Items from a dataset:
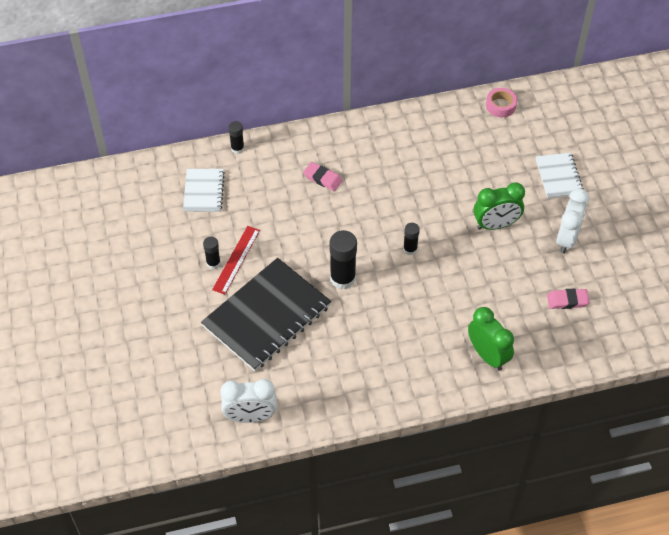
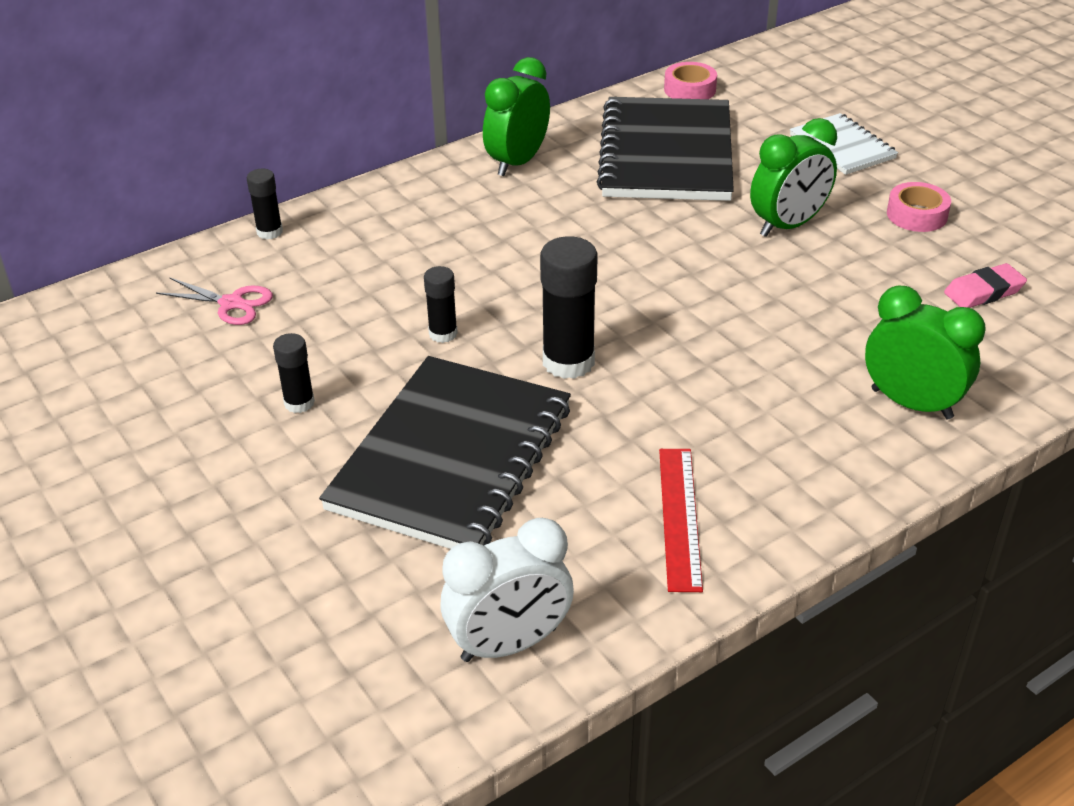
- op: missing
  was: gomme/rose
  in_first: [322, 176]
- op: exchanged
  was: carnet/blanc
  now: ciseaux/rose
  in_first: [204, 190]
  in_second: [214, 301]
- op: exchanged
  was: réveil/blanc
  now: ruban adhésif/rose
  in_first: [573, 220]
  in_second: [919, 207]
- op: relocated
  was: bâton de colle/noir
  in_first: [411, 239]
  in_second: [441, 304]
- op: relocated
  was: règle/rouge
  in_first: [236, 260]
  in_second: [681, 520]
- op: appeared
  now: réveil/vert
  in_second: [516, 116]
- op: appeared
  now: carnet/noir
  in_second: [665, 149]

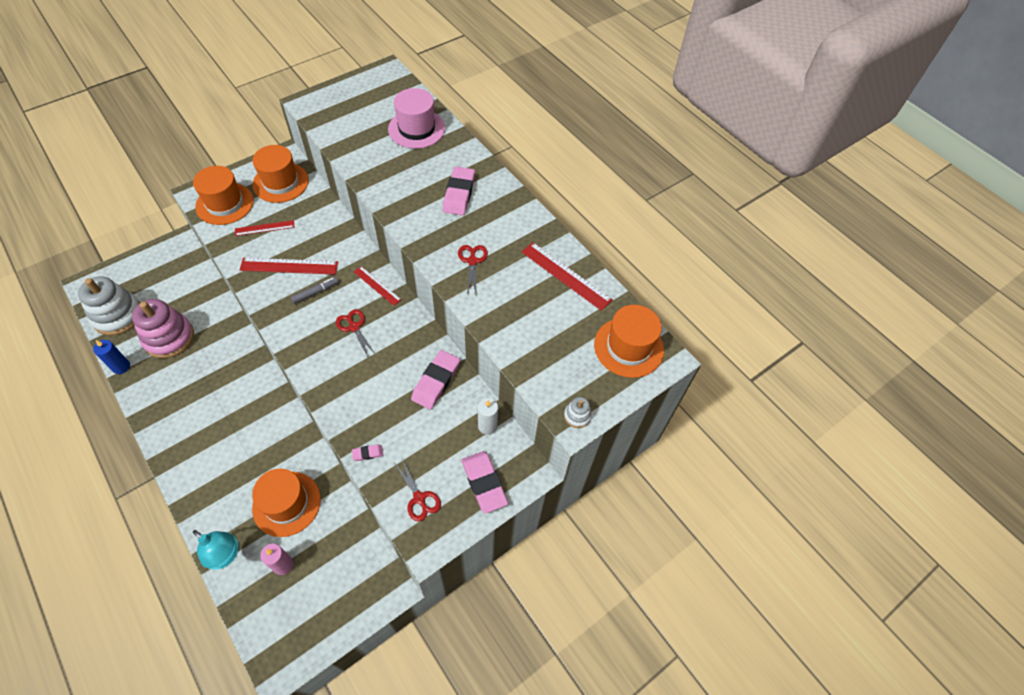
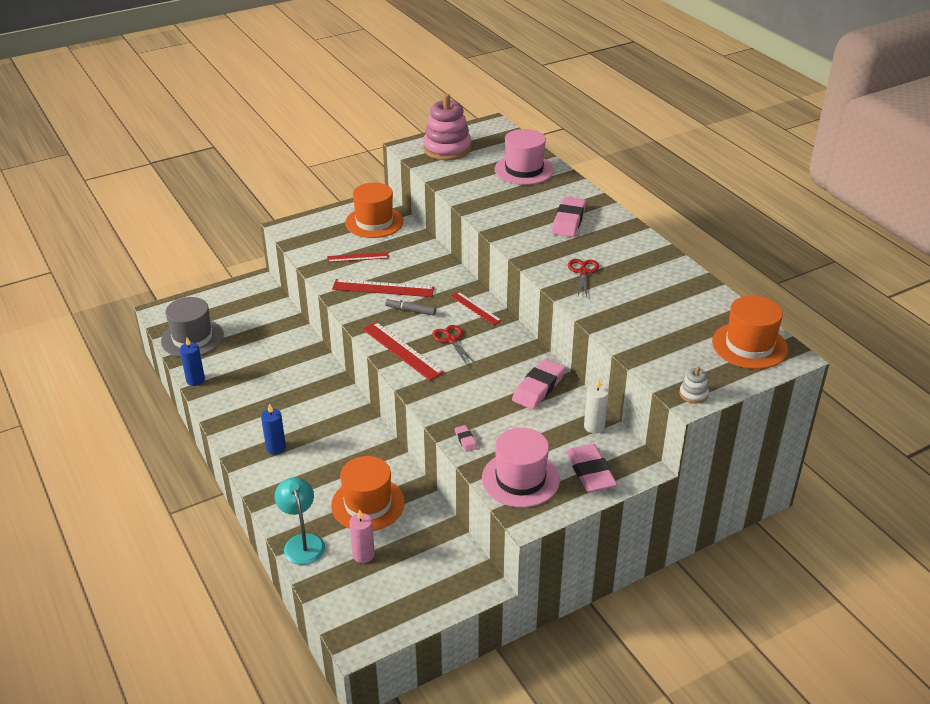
- op: missing
  was: chapeau/orange
  in_first: [223, 195]
- op: relocated
  was: règle/rouge
  in_first: [567, 276]
  in_second: [403, 351]
- op: exchanged
  was: jouet à empiler/blanc
  now: chapeau/gris
  in_first: [109, 306]
  in_second: [192, 327]
- op: spun
  was: feutre/gris
  in_first: [315, 290]
  in_second: [410, 307]
  clockwise: -135
- op: relocated
  was: jouet à empiler/rose
  in_first: [163, 328]
  in_second: [447, 127]
- op: spun
  was: gomme/rose
  in_first: [367, 452]
  in_second: [466, 438]
  clockwise: 75
- op: exchanged
  was: ciseaux/rouge
  now: chapeau/rose
  in_first: [417, 490]
  in_second: [521, 468]
- op: spun
  was: lampe/turquoise
  in_first: [216, 550]
  in_second: [299, 521]
  clockwise: -150
- op: appeared
  now: bougie/bleu
  in_second: [273, 429]

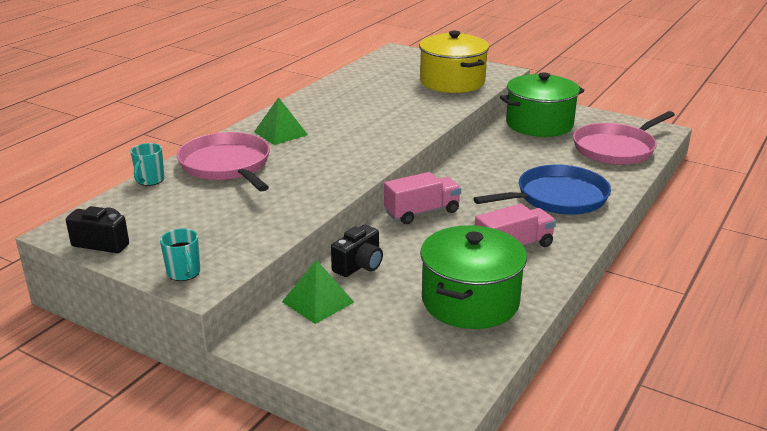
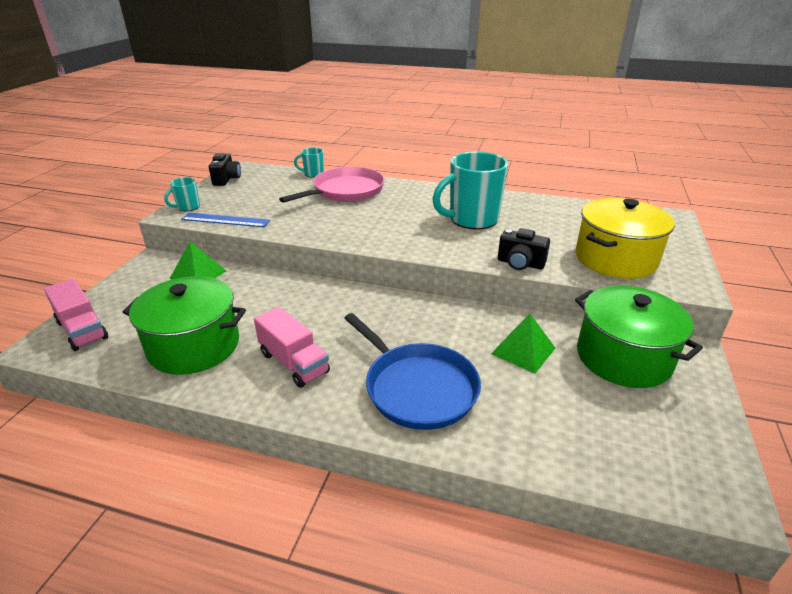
- op: relocated
  was: pyramide/vert
  in_first: [281, 121]
  in_second: [523, 344]
- op: missing
  was: poêle/rose
  in_first: [624, 138]
- op: relocated
  was: camion/rose
  in_first: [422, 198]
  in_second: [76, 314]
- op: relocated
  was: appareil photo/noir
  in_first: [357, 251]
  in_second: [524, 249]
- op: appeared
  now: tasse/turquoise
  in_second: [470, 191]
- op: appeared
  now: règle/bleu
  in_second: [225, 220]

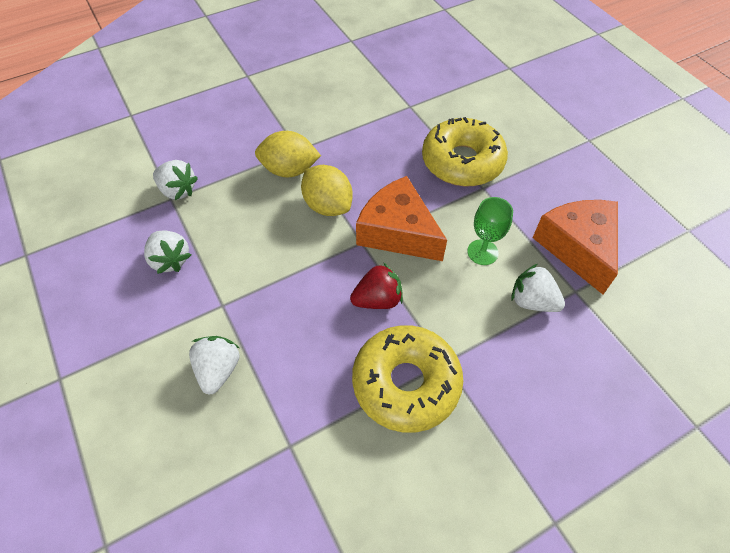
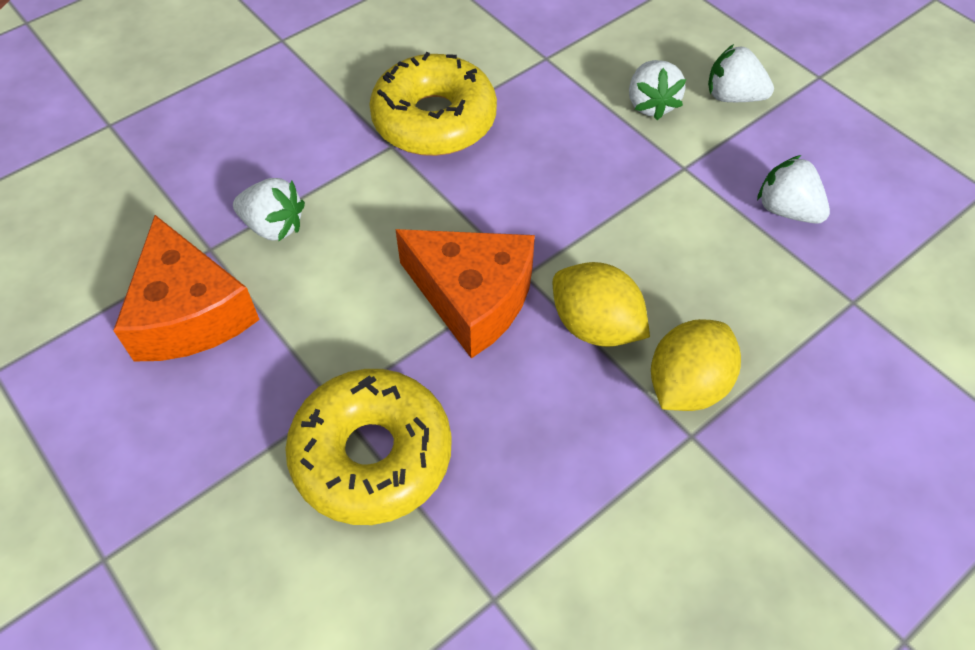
- op: spun
  was: citron/jaune
  in_first: [288, 154]
  in_second: [696, 365]
  clockwise: -45
- op: relocated
  was: fraise/blanc
  in_first: [175, 180]
  in_second: [741, 73]
- op: missing
  was: verre à pied/vert
  in_first: [490, 231]
- op: missing
  was: fraise/rouge
  in_first: [376, 286]

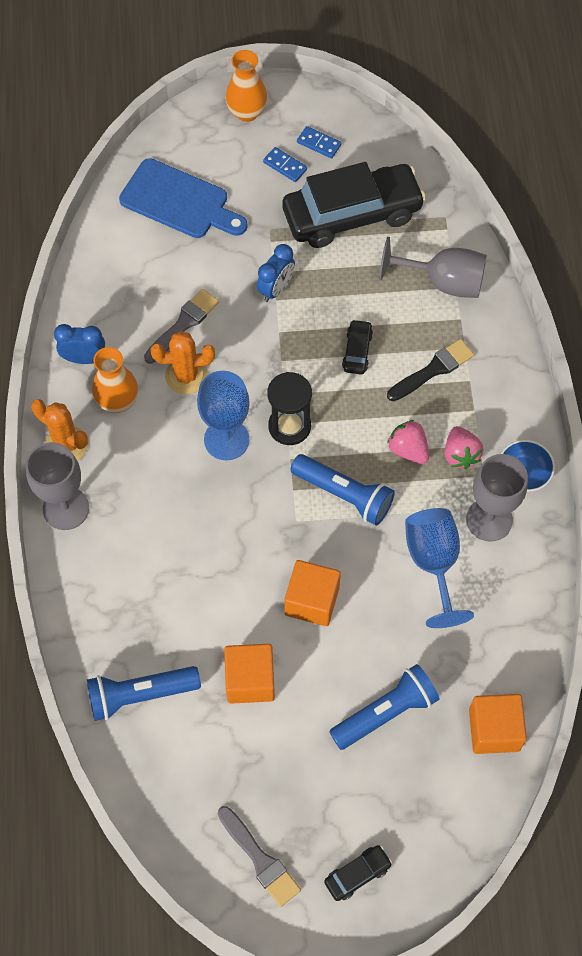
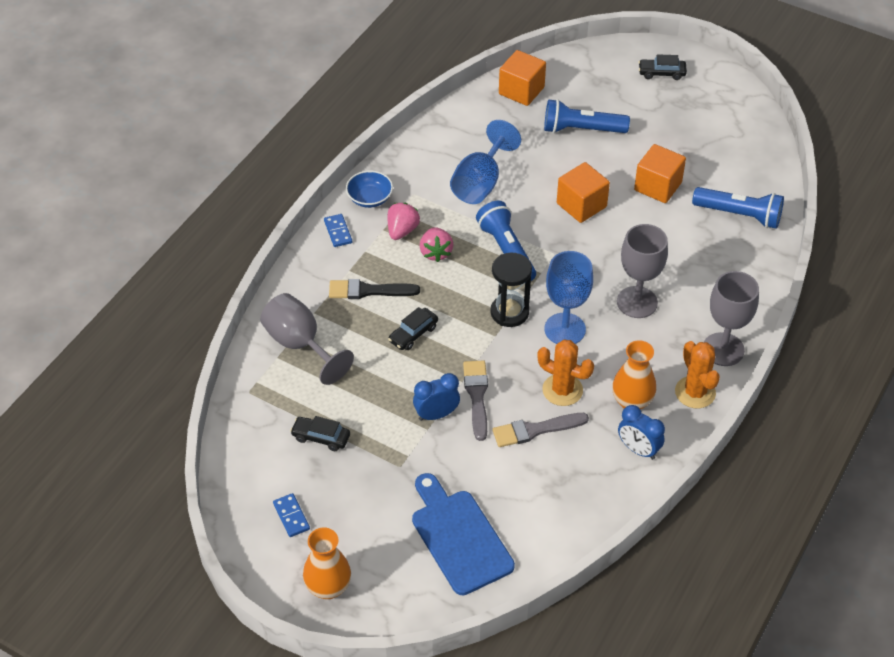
- op: relocated
  was: domino/bleu
  in_first: [285, 164]
  in_second: [338, 230]
- op: size
  was: voiture/noir
  in_first: [354, 205]
  in_second: [320, 433]
  ratio: 0.41
- op: relocated
  was: verre à pied/gris
  in_first: [497, 498]
  in_second: [642, 271]
- op: relocated
  was: pinceau/gris
  in_first: [259, 856]
  in_second: [475, 400]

Directions for this task: Repeat only what lies between the start of the data and the end of the line containing "now: carnet/noir", exactly, with pictures left out.

Task response:
- op: missing
  was: gomme/rose
  in_first: [322, 176]
- op: exchanged
  was: carnet/blanc
  now: ciseaux/rose
  in_first: [204, 190]
  in_second: [214, 301]
- op: exchanged
  was: réveil/blanc
  now: ruban adhésif/rose
  in_first: [573, 220]
  in_second: [919, 207]
- op: relocated
  was: bâton de colle/noir
  in_first: [411, 239]
  in_second: [441, 304]
- op: relocated
  was: règle/rouge
  in_first: [236, 260]
  in_second: [681, 520]
- op: appeared
  now: réveil/vert
  in_second: [516, 116]
- op: appeared
  now: carnet/noir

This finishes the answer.